--- Problem details ---
Your answer should be the lines below from the one with "R9: 68k (N3, VS) -> 68k (DGND, N3)" to the one with "U1 pin out: N9 -> N7", both included, given again exactly and with nothing added.

Data under study section start

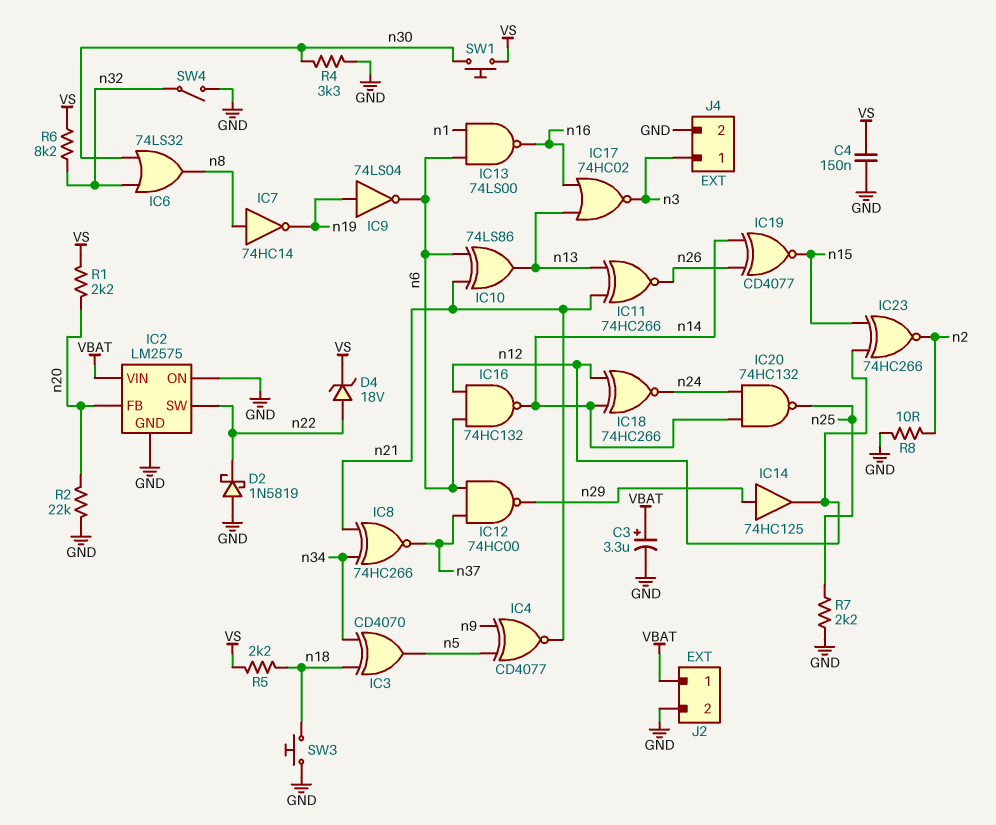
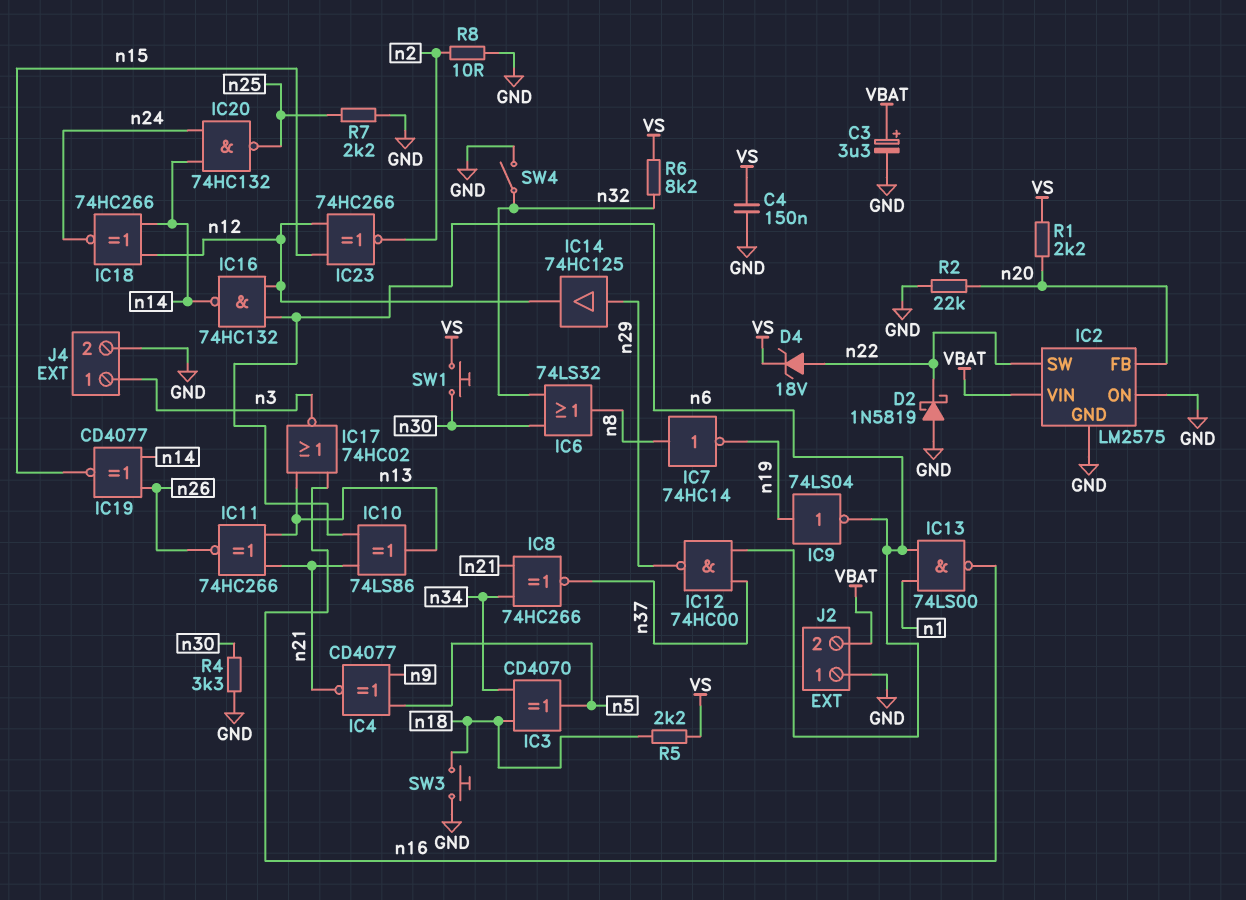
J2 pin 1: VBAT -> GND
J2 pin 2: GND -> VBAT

Data under study section end
Data under study section start

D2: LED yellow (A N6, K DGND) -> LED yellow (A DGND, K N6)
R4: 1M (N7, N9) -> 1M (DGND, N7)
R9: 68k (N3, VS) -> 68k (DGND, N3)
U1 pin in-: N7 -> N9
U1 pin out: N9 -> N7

Data under study section end

--- Answer ---
R9: 68k (N3, VS) -> 68k (DGND, N3)
U1 pin in-: N7 -> N9
U1 pin out: N9 -> N7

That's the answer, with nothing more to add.